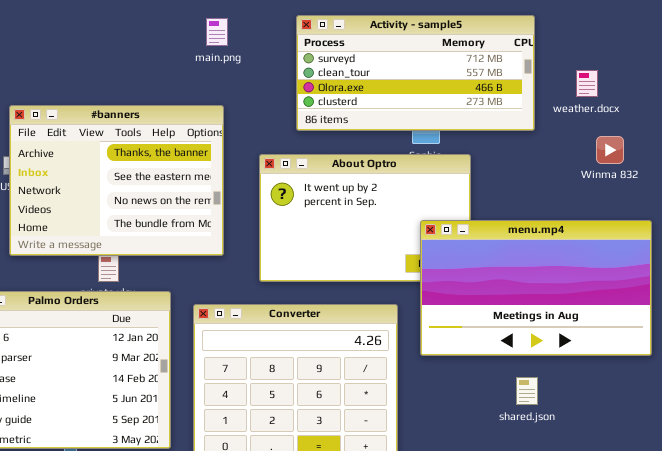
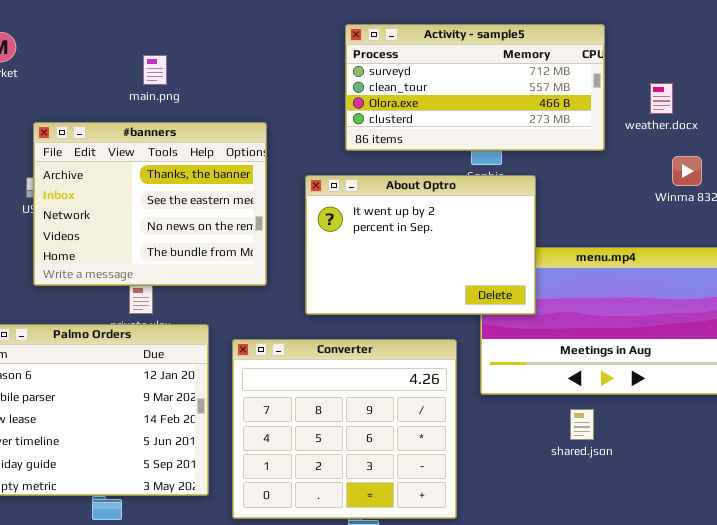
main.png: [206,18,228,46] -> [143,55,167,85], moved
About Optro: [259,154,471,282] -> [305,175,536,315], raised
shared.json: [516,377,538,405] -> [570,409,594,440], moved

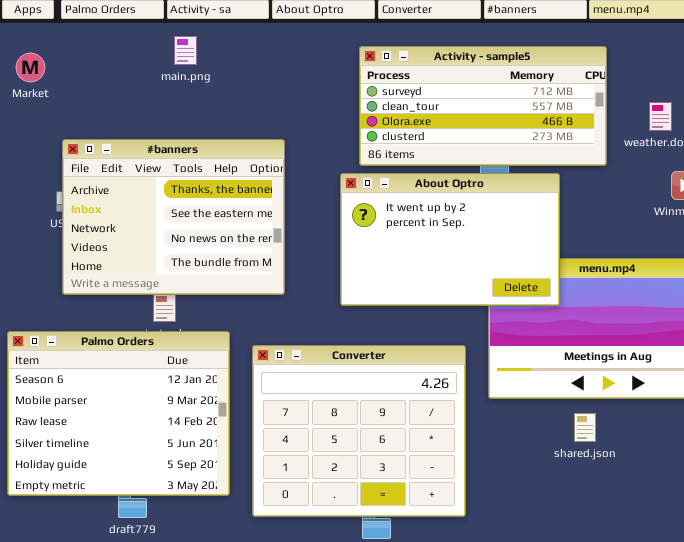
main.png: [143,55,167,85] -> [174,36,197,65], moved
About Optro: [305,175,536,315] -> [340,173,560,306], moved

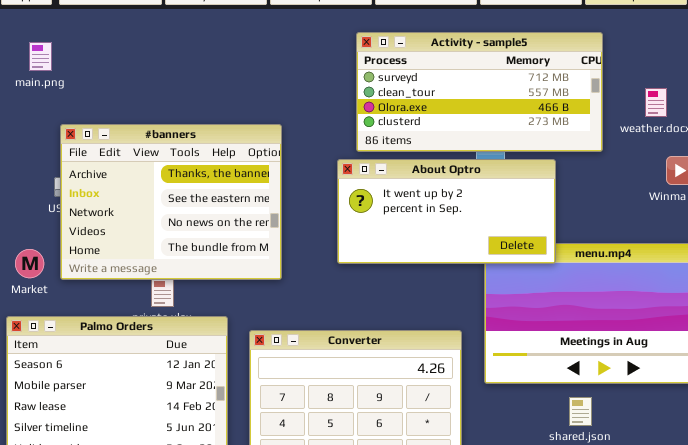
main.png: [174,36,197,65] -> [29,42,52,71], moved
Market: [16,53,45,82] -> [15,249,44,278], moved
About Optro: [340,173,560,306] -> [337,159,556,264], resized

════════════════

## TASK BRIEF
A word-for-word copy of the records is needed, with no pictures carried over.

## FINAL ANSWER
main.png: [206,18,228,46] -> [143,55,167,85], moved
About Optro: [259,154,471,282] -> [305,175,536,315], raised
shared.json: [516,377,538,405] -> [570,409,594,440], moved

main.png: [143,55,167,85] -> [174,36,197,65], moved
About Optro: [305,175,536,315] -> [340,173,560,306], moved

main.png: [174,36,197,65] -> [29,42,52,71], moved
Market: [16,53,45,82] -> [15,249,44,278], moved
About Optro: [340,173,560,306] -> [337,159,556,264], resized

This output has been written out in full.